* **ACTIVITY**
Lines containing "Kochtopf" should be pulled from the material below.

* **DATA LISTING**
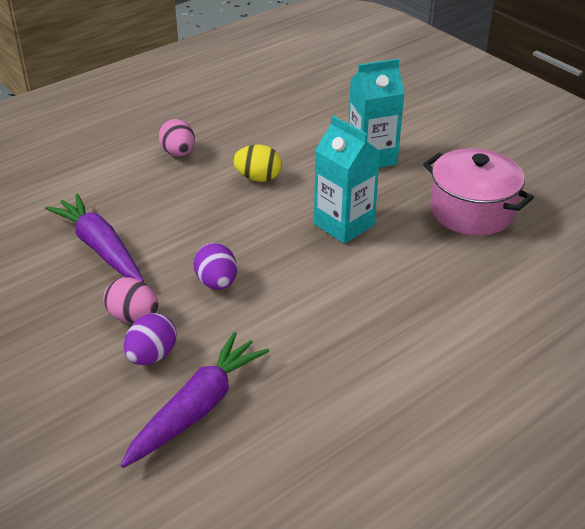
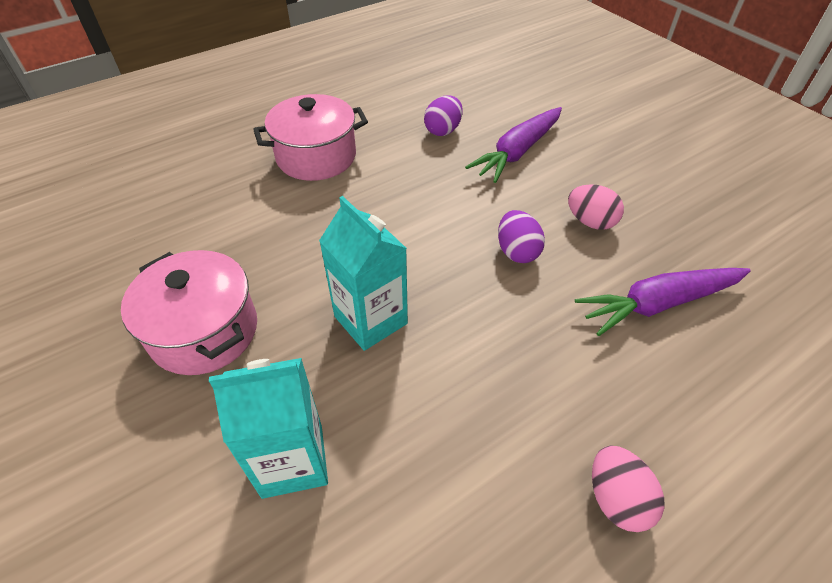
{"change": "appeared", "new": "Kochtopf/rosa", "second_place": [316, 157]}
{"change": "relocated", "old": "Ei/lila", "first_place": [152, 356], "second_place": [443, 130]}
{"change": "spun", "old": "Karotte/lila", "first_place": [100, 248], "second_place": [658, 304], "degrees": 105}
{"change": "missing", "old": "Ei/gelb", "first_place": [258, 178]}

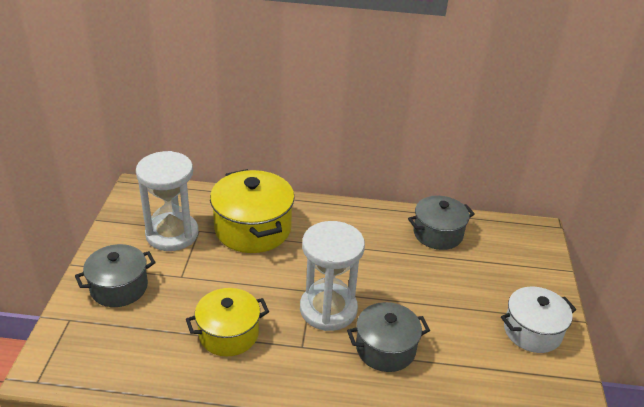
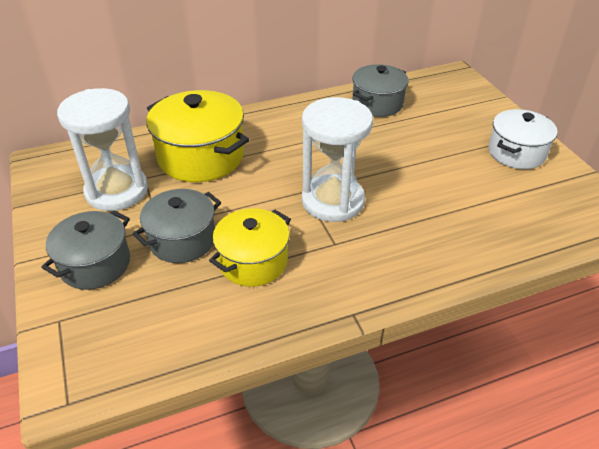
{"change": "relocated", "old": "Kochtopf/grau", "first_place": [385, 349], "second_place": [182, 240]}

* **RESPONSE TO THIS EXERCISE**
{"change": "appeared", "new": "Kochtopf/rosa", "second_place": [316, 157]}
{"change": "relocated", "old": "Kochtopf/grau", "first_place": [385, 349], "second_place": [182, 240]}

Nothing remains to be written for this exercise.